**Supplied data**
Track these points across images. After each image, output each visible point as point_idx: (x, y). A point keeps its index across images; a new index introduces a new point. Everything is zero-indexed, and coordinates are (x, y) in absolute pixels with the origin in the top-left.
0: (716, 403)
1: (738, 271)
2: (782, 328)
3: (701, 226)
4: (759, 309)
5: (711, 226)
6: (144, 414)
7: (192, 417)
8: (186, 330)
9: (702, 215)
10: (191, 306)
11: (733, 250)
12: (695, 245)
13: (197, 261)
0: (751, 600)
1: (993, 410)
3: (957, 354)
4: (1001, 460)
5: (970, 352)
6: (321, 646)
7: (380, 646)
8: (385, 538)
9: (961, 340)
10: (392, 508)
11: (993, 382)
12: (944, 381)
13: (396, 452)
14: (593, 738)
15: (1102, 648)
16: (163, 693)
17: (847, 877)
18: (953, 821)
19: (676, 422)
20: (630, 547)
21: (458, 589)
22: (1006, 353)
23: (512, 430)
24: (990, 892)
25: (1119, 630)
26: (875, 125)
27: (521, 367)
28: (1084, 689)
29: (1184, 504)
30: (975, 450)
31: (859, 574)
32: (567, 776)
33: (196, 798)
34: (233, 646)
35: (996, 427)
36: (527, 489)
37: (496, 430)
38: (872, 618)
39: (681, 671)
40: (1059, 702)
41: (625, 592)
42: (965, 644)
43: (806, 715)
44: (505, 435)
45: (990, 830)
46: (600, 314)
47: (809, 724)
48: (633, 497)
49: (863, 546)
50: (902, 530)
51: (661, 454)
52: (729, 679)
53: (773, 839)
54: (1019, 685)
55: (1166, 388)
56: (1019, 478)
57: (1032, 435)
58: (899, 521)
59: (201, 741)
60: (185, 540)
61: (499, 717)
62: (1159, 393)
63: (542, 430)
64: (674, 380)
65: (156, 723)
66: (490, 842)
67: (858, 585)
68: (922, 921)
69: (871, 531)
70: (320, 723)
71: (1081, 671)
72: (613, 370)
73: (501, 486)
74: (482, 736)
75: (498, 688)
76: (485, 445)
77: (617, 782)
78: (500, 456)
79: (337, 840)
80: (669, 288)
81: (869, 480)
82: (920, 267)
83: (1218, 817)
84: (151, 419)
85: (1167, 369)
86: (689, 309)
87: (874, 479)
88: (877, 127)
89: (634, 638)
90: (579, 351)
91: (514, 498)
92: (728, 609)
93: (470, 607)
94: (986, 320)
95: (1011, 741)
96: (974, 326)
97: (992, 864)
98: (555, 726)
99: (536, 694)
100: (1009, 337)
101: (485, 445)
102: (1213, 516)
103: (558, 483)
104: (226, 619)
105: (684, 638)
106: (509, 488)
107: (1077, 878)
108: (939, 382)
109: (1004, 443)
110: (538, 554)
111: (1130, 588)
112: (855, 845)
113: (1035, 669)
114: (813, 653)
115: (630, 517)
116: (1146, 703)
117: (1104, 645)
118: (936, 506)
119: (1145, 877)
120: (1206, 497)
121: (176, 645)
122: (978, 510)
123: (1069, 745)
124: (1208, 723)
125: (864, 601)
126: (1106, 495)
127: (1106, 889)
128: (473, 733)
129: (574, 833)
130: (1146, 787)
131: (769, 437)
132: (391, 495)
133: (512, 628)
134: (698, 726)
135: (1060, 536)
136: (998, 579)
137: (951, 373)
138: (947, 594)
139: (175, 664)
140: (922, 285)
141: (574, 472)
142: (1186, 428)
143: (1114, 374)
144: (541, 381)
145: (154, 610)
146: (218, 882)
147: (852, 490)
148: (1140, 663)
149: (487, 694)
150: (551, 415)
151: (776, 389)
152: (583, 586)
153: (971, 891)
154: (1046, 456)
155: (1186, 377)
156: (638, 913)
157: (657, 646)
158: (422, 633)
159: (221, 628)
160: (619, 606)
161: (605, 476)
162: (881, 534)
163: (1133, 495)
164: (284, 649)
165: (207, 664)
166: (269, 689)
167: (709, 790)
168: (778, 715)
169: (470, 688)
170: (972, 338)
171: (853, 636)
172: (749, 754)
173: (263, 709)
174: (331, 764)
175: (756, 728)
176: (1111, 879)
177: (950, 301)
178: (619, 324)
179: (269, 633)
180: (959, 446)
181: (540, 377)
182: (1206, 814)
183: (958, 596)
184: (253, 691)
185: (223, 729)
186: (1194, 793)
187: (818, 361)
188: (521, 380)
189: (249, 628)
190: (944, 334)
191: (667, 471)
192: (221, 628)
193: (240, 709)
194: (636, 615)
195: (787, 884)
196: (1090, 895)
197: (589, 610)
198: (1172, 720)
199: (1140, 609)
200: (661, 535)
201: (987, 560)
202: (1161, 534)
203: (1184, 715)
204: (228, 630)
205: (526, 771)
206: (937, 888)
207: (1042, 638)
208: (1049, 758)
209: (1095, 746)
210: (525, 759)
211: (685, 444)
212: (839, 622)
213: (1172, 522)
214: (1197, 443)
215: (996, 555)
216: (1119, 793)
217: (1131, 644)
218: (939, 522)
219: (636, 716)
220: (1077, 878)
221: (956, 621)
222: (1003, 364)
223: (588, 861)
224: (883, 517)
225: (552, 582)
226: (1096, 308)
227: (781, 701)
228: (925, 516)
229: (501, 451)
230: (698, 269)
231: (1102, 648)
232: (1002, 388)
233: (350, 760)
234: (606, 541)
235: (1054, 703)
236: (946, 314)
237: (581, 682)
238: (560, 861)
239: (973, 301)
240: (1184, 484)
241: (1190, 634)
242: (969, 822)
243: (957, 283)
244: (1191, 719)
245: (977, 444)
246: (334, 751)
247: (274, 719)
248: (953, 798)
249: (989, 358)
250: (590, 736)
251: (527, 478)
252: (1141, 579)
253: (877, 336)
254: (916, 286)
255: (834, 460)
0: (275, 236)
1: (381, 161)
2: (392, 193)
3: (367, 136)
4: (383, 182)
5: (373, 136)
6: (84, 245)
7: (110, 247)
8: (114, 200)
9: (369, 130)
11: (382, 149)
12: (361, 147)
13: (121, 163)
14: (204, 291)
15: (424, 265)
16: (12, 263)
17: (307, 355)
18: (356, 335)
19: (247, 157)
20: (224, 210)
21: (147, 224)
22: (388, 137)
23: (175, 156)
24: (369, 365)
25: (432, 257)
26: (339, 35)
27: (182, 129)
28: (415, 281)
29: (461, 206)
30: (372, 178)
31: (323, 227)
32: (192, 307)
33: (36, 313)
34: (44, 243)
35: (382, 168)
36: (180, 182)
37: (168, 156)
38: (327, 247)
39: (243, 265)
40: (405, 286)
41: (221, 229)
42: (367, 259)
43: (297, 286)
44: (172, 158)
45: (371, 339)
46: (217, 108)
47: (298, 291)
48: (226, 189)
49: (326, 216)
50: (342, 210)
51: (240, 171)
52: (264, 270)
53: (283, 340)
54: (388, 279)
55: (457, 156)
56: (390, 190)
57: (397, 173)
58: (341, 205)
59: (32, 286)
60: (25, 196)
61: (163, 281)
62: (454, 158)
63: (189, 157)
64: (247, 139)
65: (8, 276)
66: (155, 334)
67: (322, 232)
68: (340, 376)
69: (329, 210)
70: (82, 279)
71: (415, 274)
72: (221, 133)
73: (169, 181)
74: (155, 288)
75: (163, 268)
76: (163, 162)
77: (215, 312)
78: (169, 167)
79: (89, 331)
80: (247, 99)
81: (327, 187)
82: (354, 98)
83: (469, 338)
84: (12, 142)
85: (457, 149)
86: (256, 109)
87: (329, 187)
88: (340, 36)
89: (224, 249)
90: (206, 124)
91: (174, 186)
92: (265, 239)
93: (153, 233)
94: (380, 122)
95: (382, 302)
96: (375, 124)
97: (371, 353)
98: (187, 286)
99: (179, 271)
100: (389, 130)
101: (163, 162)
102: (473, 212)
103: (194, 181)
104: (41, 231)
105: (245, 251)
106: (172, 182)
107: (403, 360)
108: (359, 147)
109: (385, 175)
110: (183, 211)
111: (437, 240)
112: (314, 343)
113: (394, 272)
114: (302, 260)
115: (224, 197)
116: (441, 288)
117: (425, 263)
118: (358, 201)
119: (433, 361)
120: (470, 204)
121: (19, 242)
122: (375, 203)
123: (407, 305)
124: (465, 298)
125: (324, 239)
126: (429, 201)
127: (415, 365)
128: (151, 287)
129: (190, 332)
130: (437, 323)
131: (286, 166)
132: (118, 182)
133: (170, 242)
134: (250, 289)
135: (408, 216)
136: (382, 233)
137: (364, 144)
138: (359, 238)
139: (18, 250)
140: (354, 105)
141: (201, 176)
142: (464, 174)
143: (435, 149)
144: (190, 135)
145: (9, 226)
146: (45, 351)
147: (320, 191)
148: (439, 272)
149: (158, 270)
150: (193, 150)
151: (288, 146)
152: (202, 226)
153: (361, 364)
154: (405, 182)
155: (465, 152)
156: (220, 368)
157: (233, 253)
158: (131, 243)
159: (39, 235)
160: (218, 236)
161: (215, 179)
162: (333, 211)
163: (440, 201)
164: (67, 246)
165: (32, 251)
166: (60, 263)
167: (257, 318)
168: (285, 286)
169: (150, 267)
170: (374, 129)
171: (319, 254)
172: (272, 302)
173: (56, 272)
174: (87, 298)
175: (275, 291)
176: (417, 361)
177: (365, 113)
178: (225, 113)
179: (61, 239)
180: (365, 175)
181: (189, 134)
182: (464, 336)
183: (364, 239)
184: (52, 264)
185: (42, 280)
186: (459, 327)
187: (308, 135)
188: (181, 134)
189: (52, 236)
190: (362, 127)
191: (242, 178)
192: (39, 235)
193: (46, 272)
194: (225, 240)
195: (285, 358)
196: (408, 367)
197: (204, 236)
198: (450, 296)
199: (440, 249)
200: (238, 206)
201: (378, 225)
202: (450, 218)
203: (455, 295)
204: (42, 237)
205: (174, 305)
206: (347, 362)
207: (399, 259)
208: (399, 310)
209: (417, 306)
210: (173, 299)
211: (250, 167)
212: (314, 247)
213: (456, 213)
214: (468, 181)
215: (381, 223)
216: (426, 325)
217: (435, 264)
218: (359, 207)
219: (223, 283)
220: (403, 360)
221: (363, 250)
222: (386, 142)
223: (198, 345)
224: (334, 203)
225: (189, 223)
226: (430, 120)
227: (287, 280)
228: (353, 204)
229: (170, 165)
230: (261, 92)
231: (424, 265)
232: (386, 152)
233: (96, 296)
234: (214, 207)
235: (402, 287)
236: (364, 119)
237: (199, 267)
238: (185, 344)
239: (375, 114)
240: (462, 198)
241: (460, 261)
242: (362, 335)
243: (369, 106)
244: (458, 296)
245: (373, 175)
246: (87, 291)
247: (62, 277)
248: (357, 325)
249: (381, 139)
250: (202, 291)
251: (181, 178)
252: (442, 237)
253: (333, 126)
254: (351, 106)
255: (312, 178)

**What you need to do**
Return the listing word for word, from its first line through the line with "13: (396, 452)", including both ends.

**Answer to this exercise**
Track these points across images. After each image, output each visible point as point_idx: (x, y). A point keeps its index across images; a new index introduces a new point. Everything is zero-indexed, and coordinates are (x, y) in absolute pixels with the origin in the top-left.
0: (716, 403)
1: (738, 271)
2: (782, 328)
3: (701, 226)
4: (759, 309)
5: (711, 226)
6: (144, 414)
7: (192, 417)
8: (186, 330)
9: (702, 215)
10: (191, 306)
11: (733, 250)
12: (695, 245)
13: (197, 261)
0: (751, 600)
1: (993, 410)
3: (957, 354)
4: (1001, 460)
5: (970, 352)
6: (321, 646)
7: (380, 646)
8: (385, 538)
9: (961, 340)
10: (392, 508)
11: (993, 382)
12: (944, 381)
13: (396, 452)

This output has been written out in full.